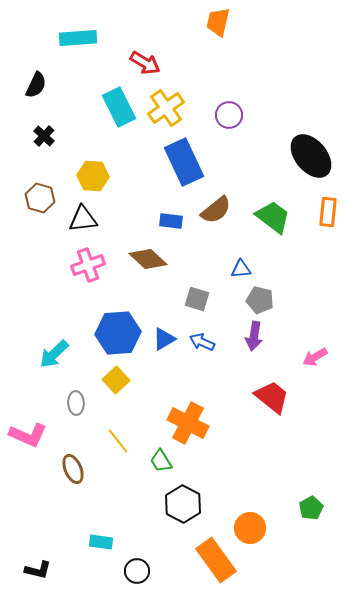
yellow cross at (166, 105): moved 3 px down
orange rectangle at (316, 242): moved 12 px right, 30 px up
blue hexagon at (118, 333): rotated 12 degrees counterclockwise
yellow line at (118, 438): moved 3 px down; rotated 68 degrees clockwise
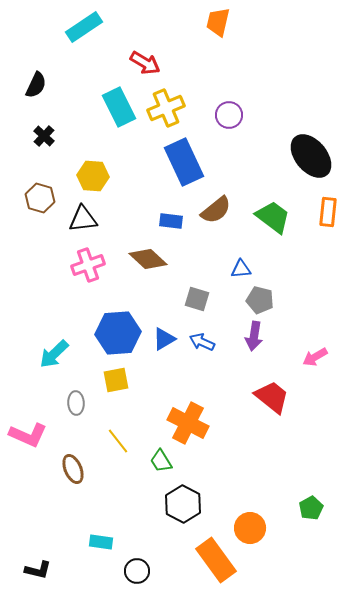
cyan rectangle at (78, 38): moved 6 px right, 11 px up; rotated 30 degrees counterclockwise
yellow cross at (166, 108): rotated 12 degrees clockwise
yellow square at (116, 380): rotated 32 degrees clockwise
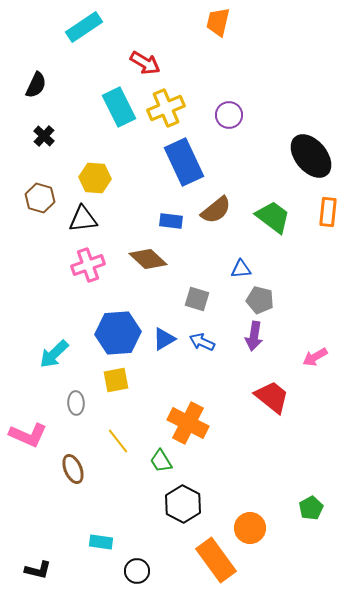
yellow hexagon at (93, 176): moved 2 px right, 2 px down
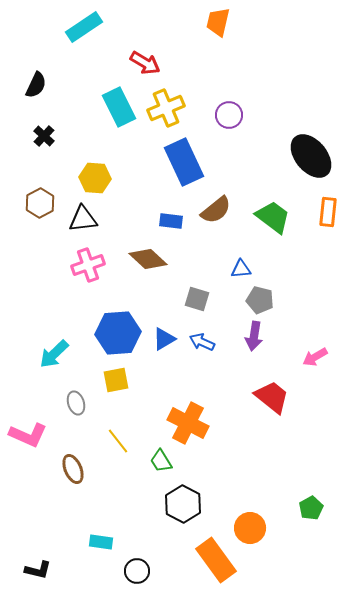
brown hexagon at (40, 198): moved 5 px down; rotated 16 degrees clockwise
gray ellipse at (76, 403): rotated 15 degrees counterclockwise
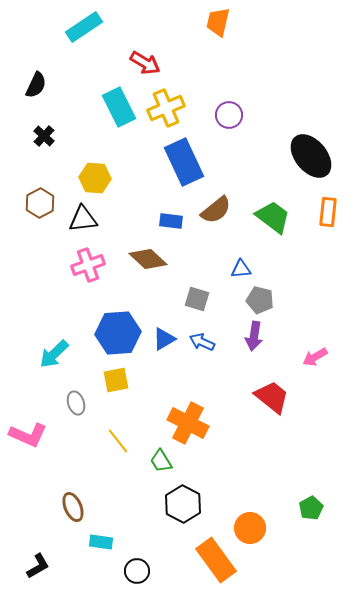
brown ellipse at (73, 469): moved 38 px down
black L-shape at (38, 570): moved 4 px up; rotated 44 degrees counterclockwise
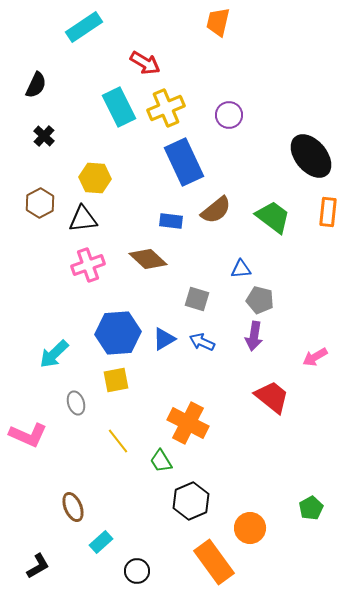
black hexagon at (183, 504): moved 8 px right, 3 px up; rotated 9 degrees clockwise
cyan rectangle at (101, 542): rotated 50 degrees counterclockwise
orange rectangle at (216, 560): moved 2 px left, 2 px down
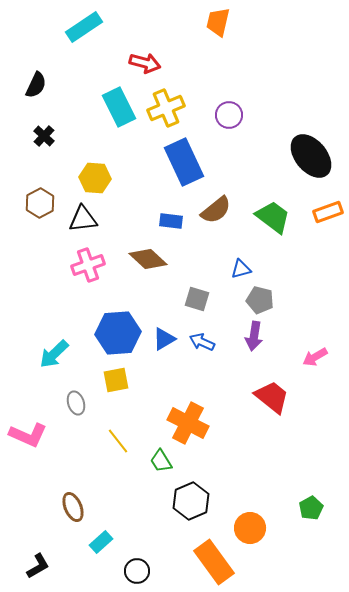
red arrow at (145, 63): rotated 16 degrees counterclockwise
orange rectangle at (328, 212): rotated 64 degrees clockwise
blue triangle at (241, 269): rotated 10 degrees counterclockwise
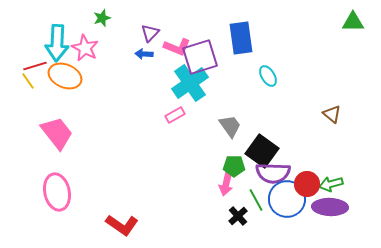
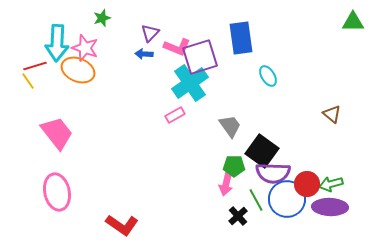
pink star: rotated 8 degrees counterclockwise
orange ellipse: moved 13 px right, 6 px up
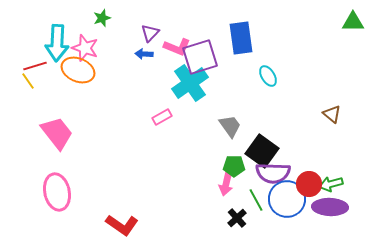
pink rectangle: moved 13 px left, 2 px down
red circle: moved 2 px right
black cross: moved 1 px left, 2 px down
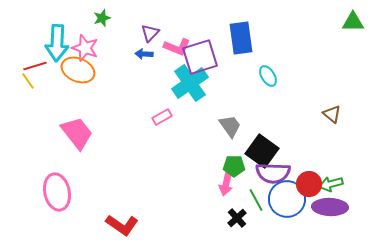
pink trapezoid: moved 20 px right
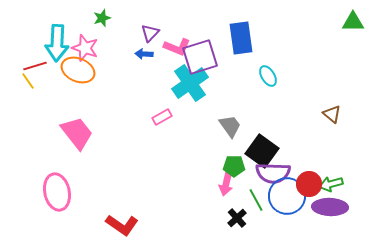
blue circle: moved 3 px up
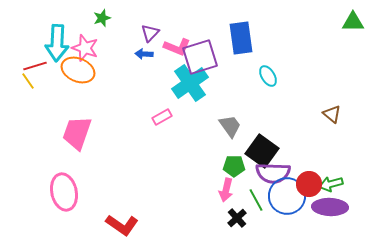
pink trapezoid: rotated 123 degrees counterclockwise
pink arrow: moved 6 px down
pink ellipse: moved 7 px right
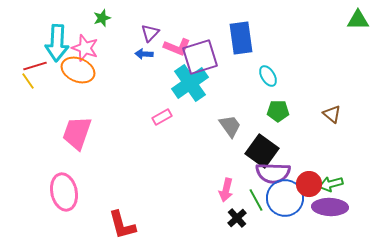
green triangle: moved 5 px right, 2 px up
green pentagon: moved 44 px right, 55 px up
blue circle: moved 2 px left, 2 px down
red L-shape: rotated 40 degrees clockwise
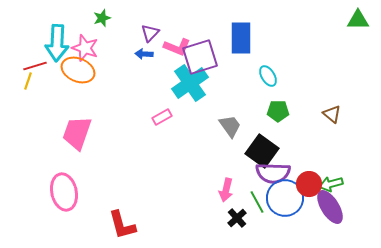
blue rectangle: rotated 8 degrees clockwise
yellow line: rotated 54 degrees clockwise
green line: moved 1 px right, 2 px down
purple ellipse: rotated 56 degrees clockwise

- Exercise details
Set out everything in the items above from the line containing "black hexagon at" down to the line containing "blue triangle at", both included, as a numbered list with blank lines left out. Leave the pictures out of the list.

- Exercise answer
1. black hexagon at (183, 504): moved 8 px right, 3 px up; rotated 9 degrees clockwise
2. cyan rectangle at (101, 542): rotated 50 degrees counterclockwise
3. orange rectangle at (216, 560): moved 2 px left, 2 px down
4. red arrow at (145, 63): rotated 16 degrees counterclockwise
5. orange rectangle at (328, 212): rotated 64 degrees clockwise
6. blue triangle at (241, 269): rotated 10 degrees counterclockwise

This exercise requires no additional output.